Problem to solve: Exact transcription, pictures omitted: reproduce the listing below.

Record excerpts:
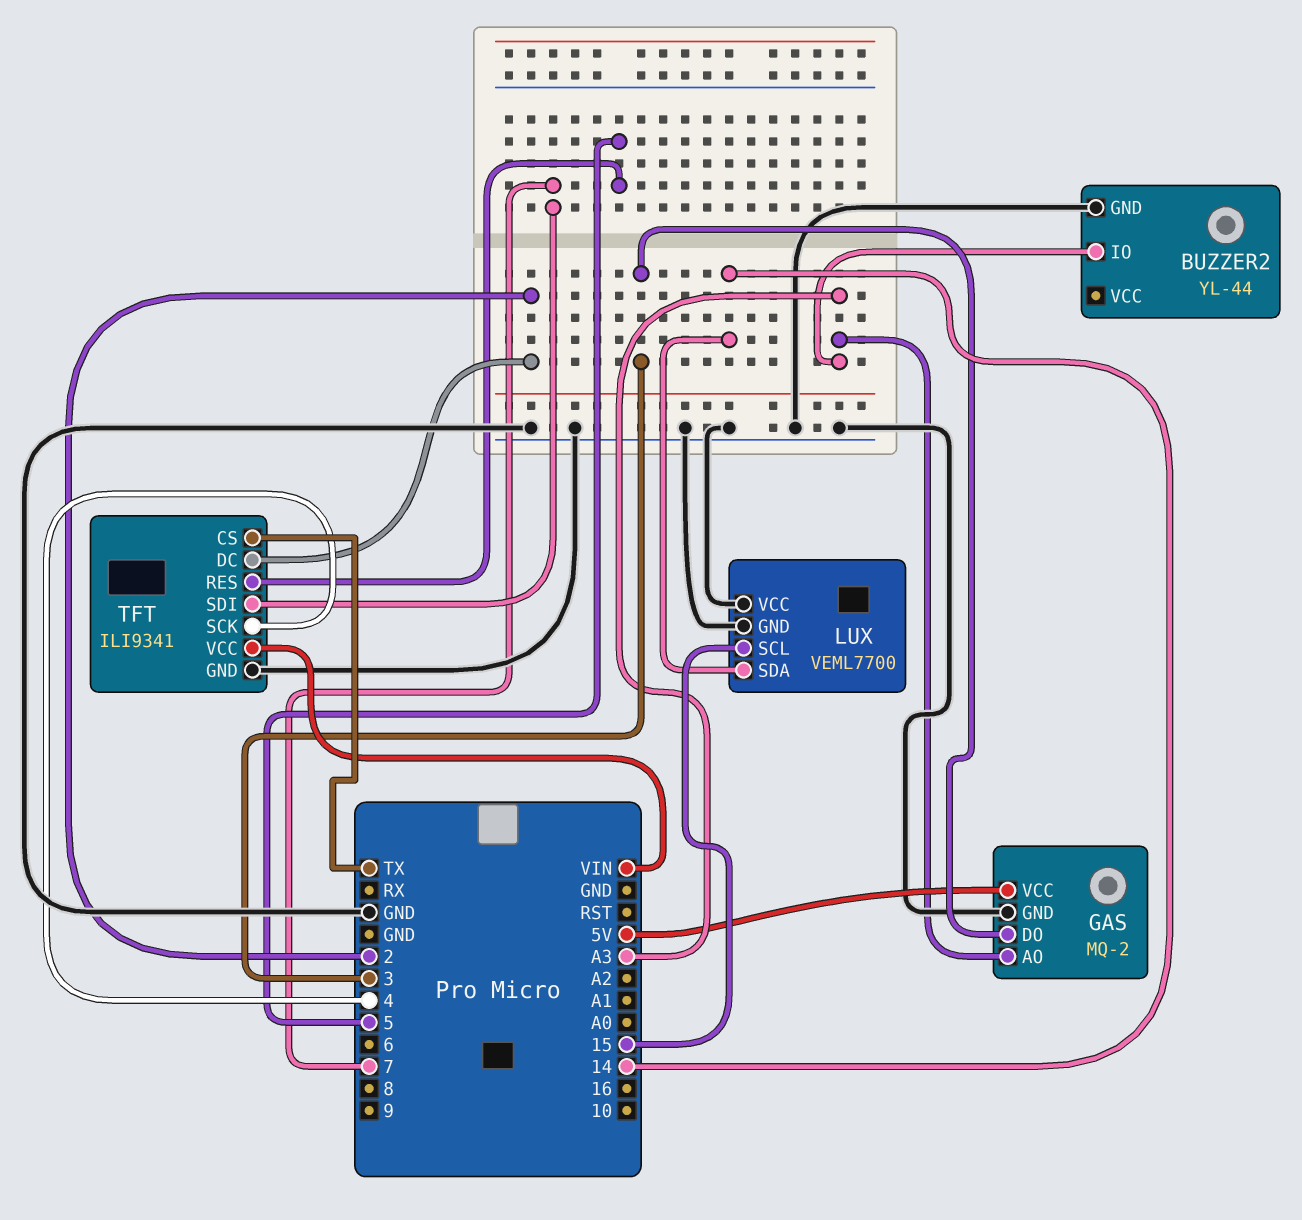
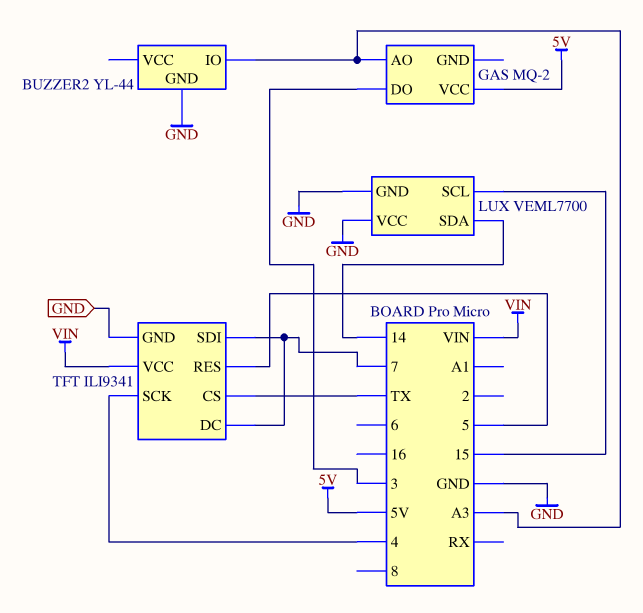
GAS pin GND: GND -> none
TFT pin DC: 2 -> 7

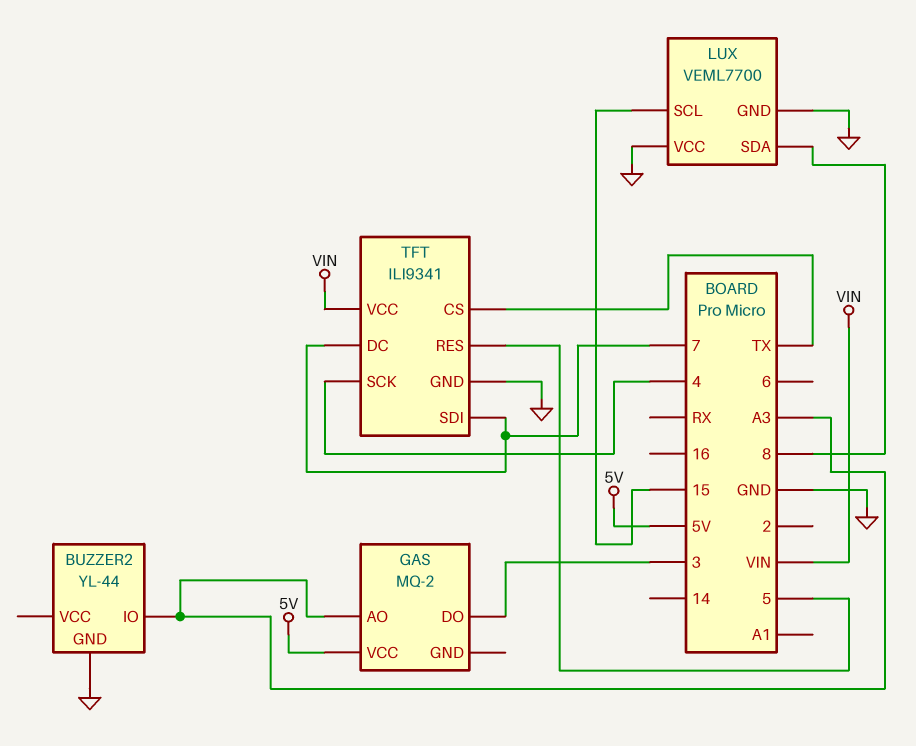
LUX pin SDA: 14 -> 8

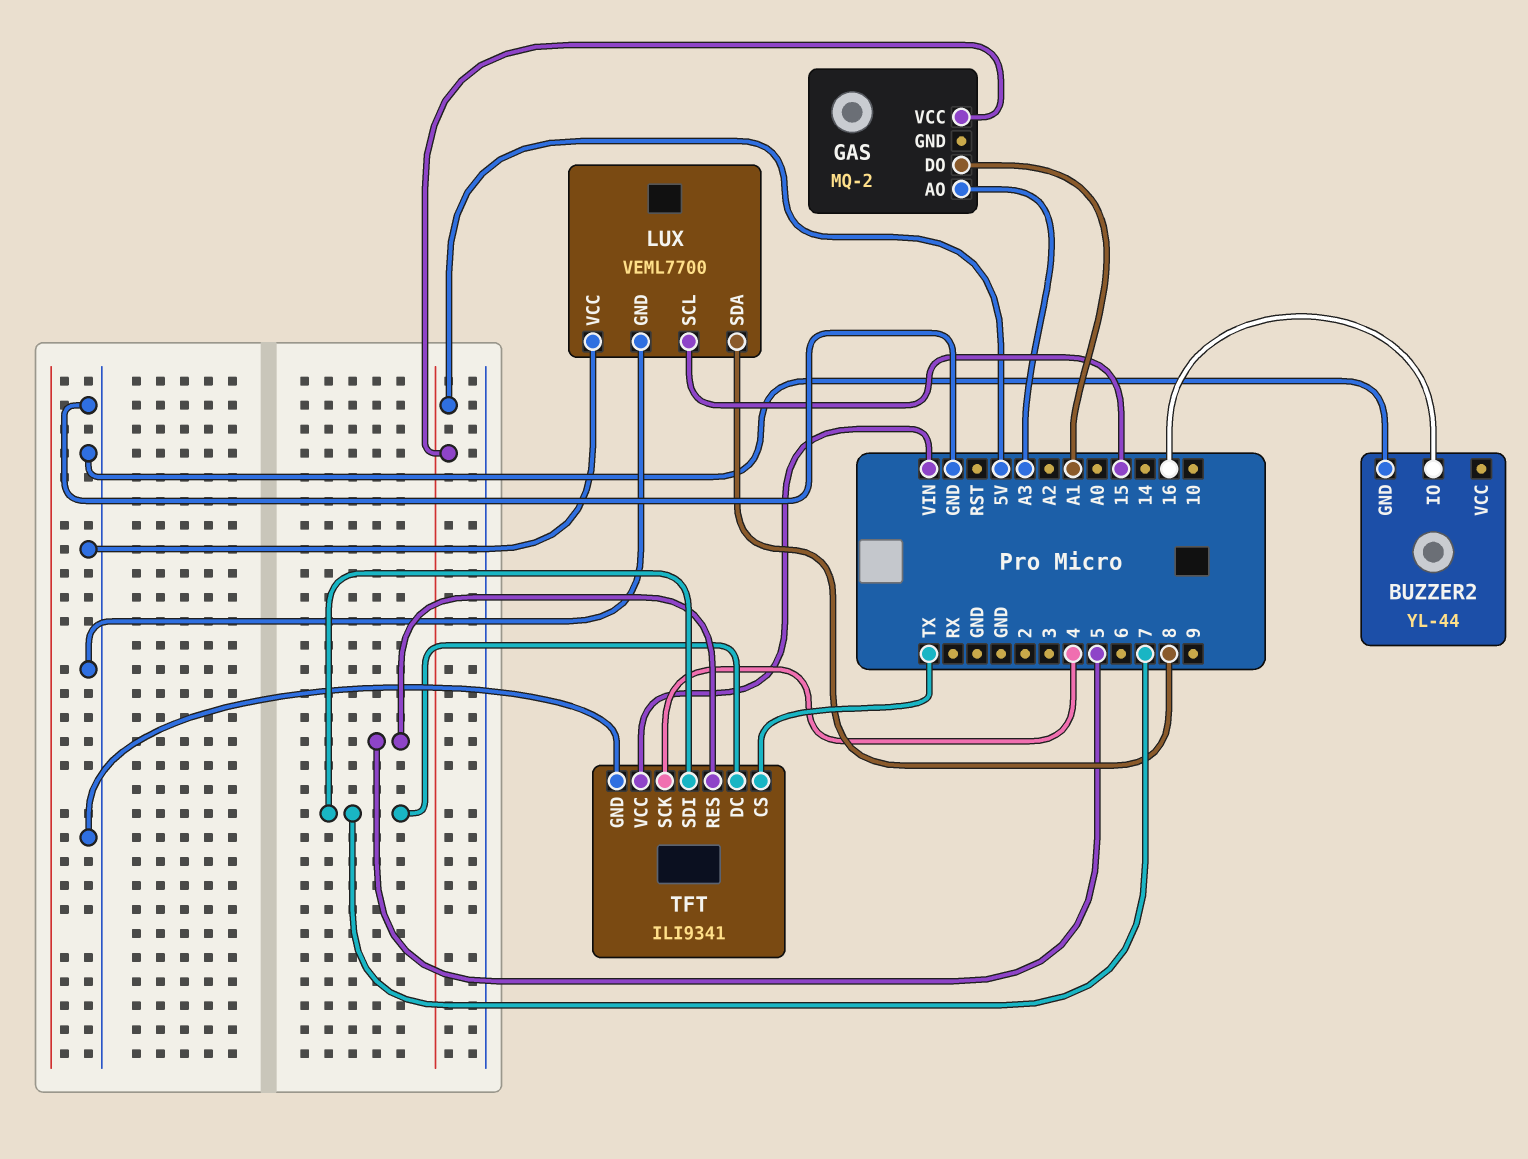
BUZZER2 pin IO: A3 -> 16
GAS pin DO: 3 -> A1

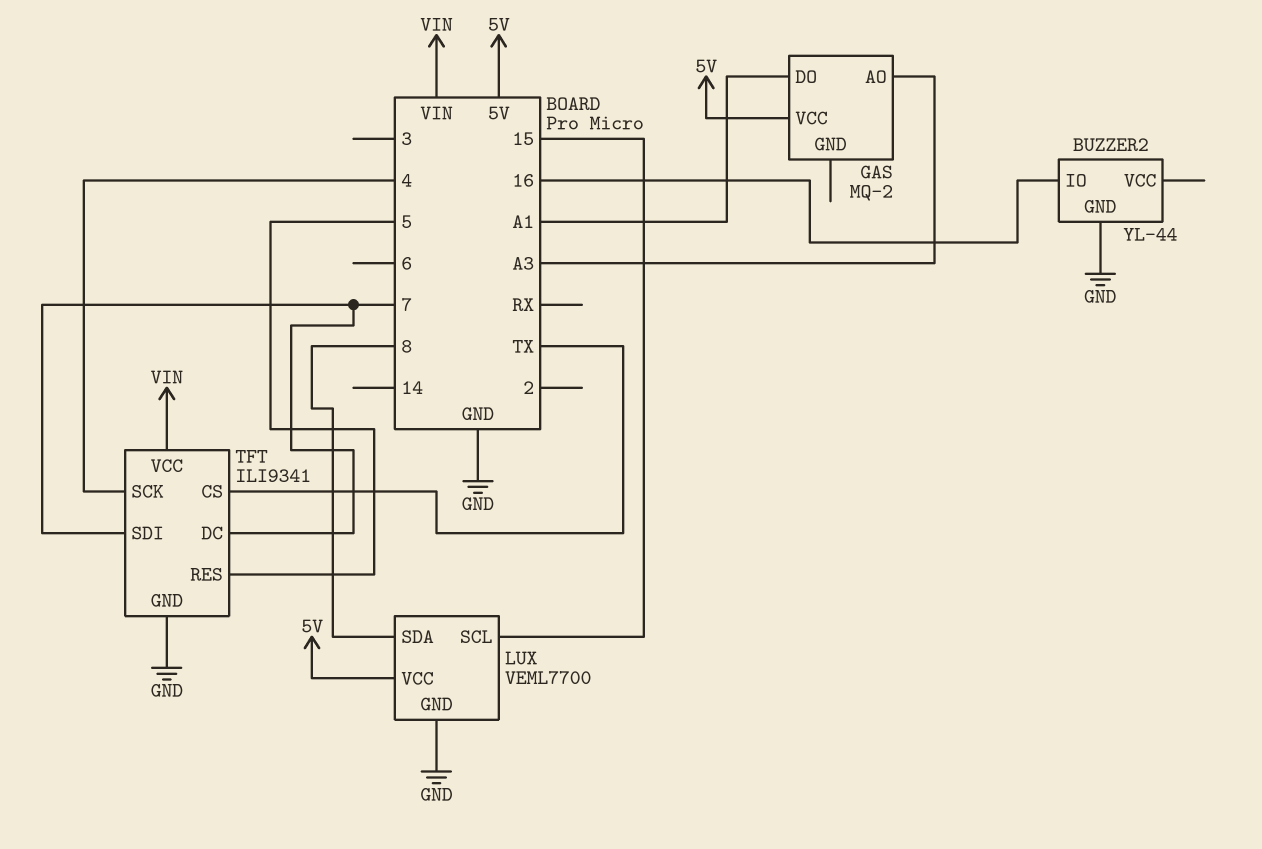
LUX pin VCC: GND -> 5V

Solution for this problem:
GAS pin GND: GND -> none
TFT pin DC: 2 -> 7

LUX pin SDA: 14 -> 8

BUZZER2 pin IO: A3 -> 16
GAS pin DO: 3 -> A1

LUX pin VCC: GND -> 5V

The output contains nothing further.